Supplied information
________________________________________

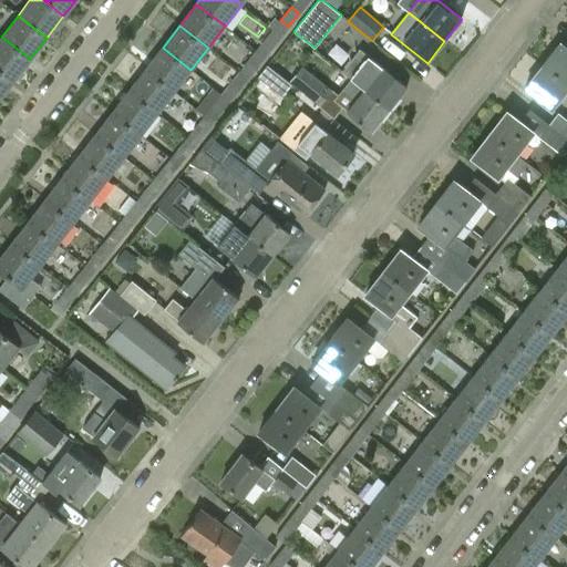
[(271,48),(281,34),(274,29),(264,41),(271,48)]
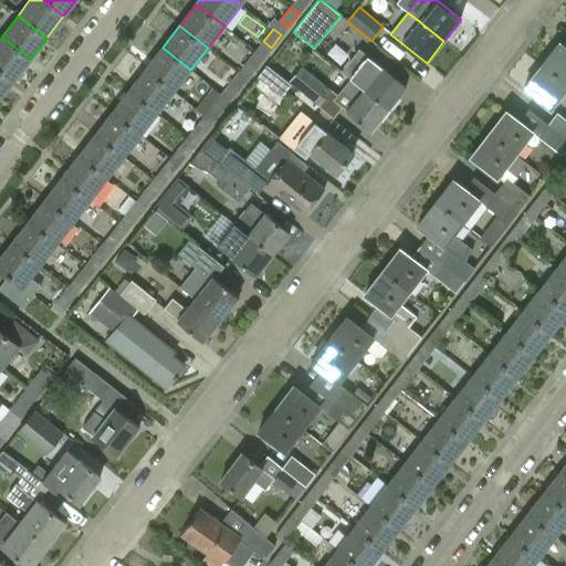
[(0,71),(13,81),(30,59),(1,37),(0,38),(0,71)]
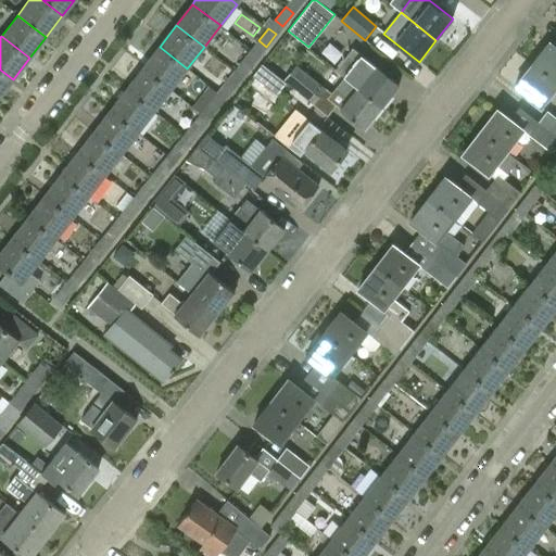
[(532,63),(555,83),(555,47),(548,41),(532,63)]
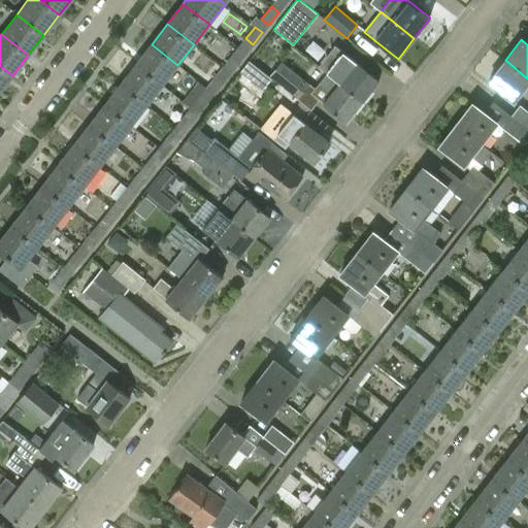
[(152,44),(135,65),(162,86),(177,65),(152,44)]
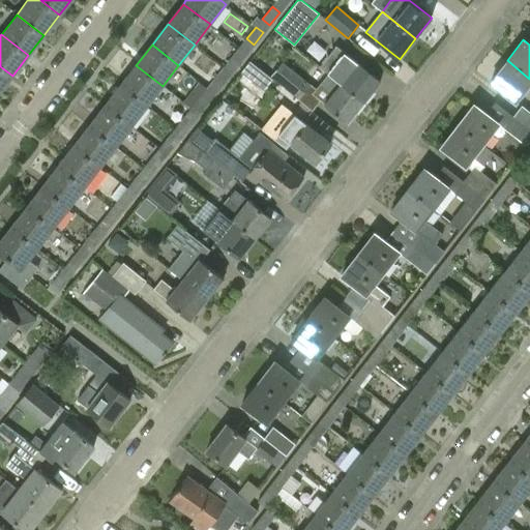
[(240,47),(230,59),(238,65),(247,53),(240,47)]
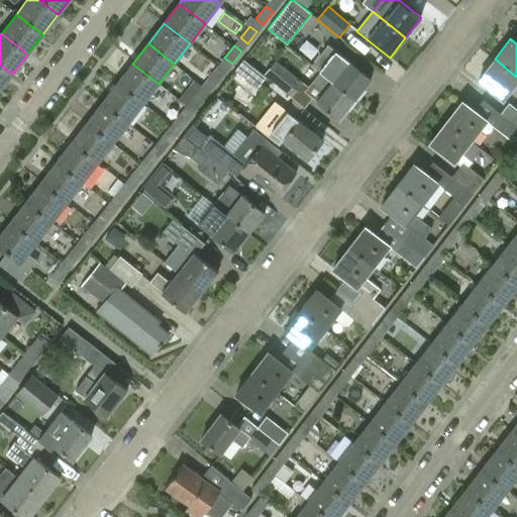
[(314,67),(320,71),(354,100),(372,79),(330,46),(314,67)]
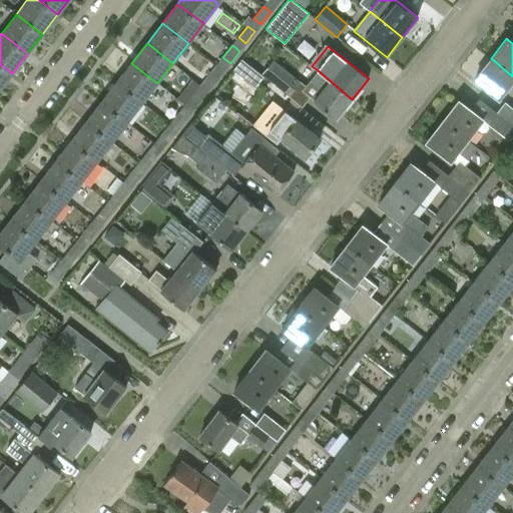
[(499,98),(512,79),(512,76),(491,58),(475,79),(499,98)]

________________________________________

Job
Begin with the first line of the records and repeat every line up to the one with "[(314,67),(320,71),(354,100),(372,79),(330,46),(314,67)]", counting that line too. Pictures are not part of the copy.

Finished task
[(271,48),(281,34),(274,29),(264,41),(271,48)]
[(0,71),(13,81),(30,59),(1,37),(0,38),(0,71)]
[(532,63),(555,83),(555,47),(548,41),(532,63)]
[(152,44),(135,65),(162,86),(177,65),(152,44)]
[(240,47),(230,59),(238,65),(247,53),(240,47)]
[(314,67),(320,71),(354,100),(372,79),(330,46),(314,67)]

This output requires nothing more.